Tally the lines of the entries in which the string "cupcake" occurs, and say only how many.

▸ **DATA SECTION**:
○ ○ ○ ○

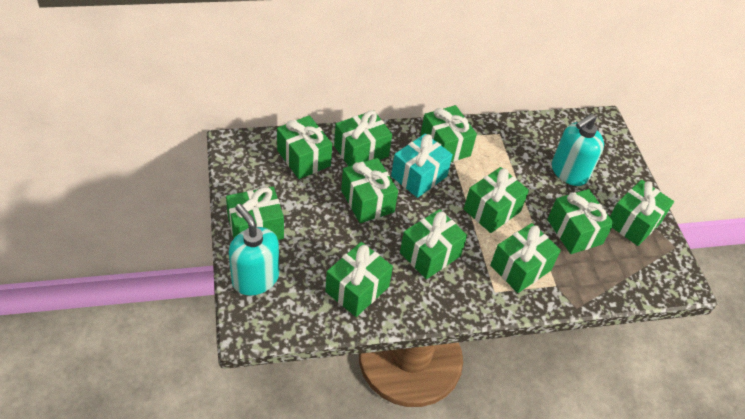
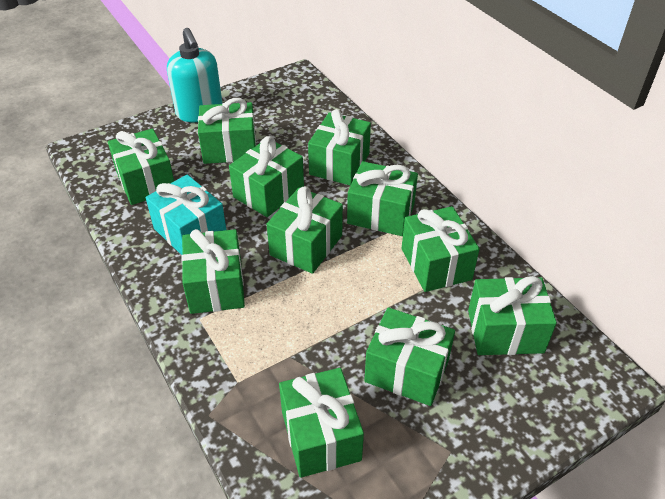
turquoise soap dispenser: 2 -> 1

○ ○ ○ ○

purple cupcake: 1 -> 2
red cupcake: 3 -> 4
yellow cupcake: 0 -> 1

○ ○ ○ ○

▸ **WRITTEN RESPONSE**:
3